All records below are to be duplicated exactly, with every picture excluded.

*** Block opens ***

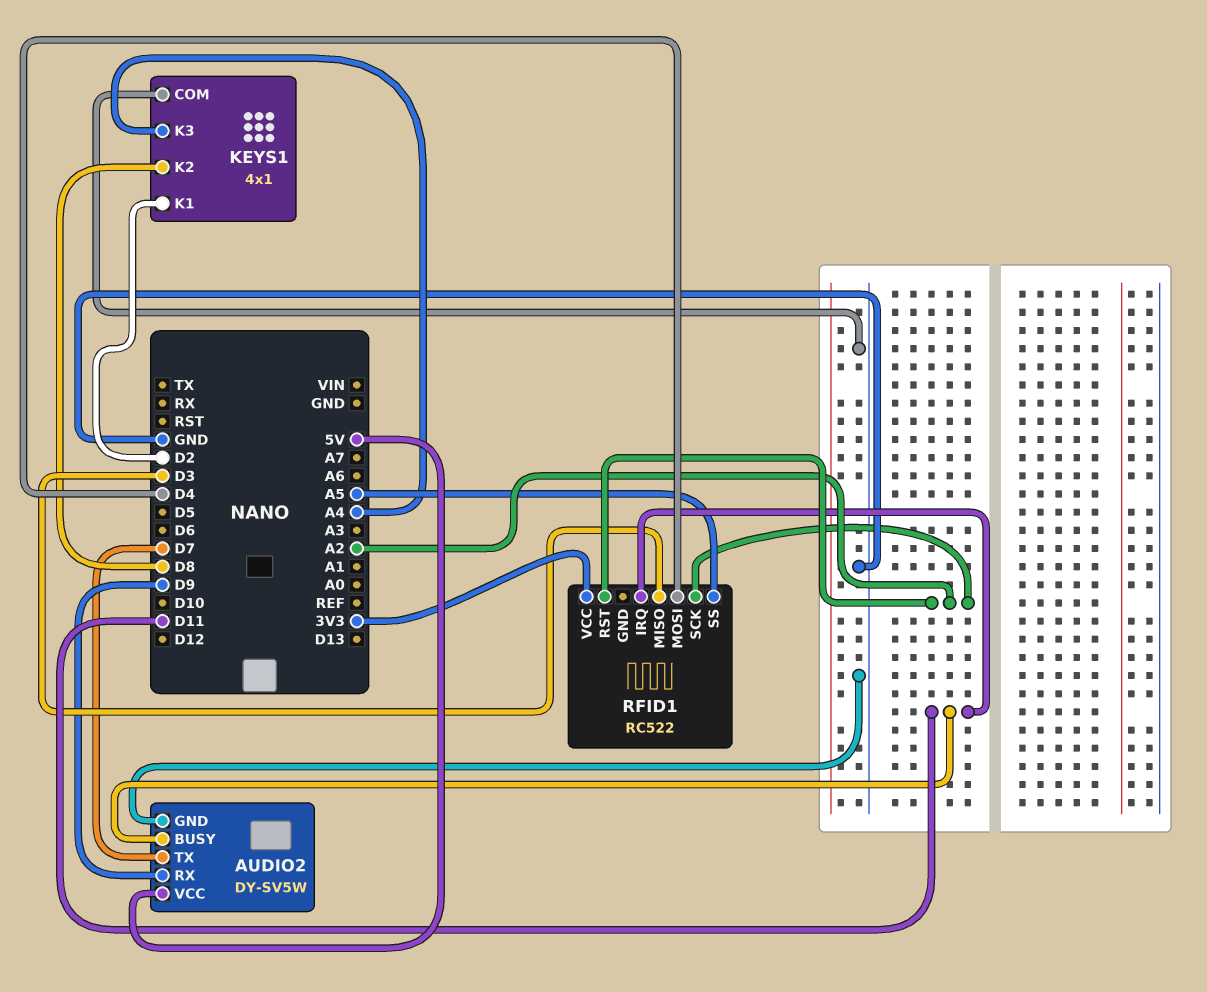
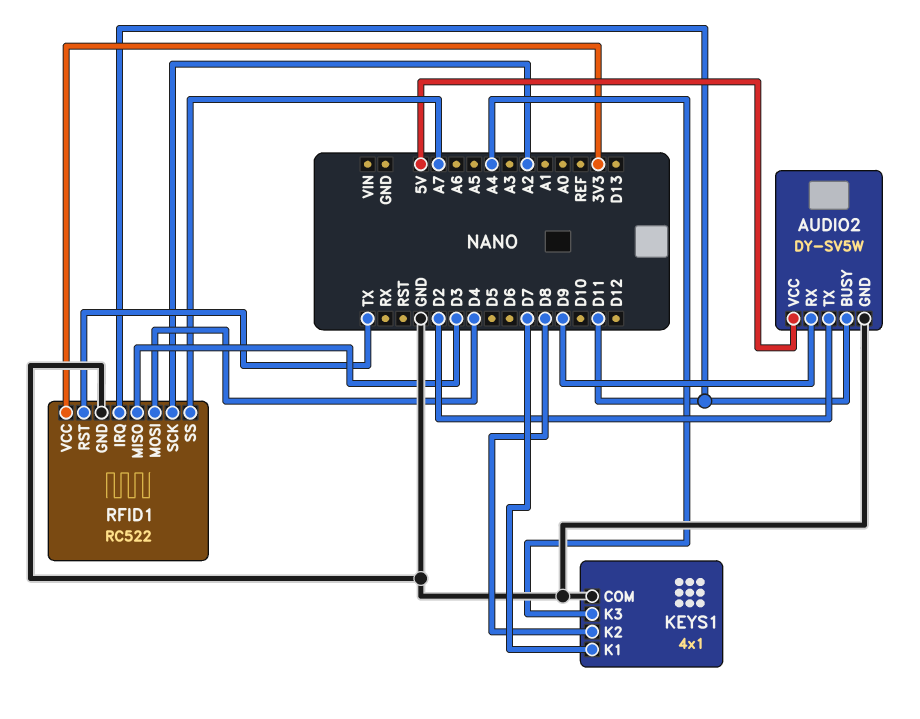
AUDIO2 pin TX: D7 -> D2
KEYS1 pin K1: D2 -> D7
RFID1 pin GND: none -> GND
RFID1 pin RST: A2 -> TX
RFID1 pin SS: A5 -> A7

*** Block closes ***

### Solution below
AUDIO2 pin TX: D7 -> D2
KEYS1 pin K1: D2 -> D7
RFID1 pin GND: none -> GND
RFID1 pin RST: A2 -> TX
RFID1 pin SS: A5 -> A7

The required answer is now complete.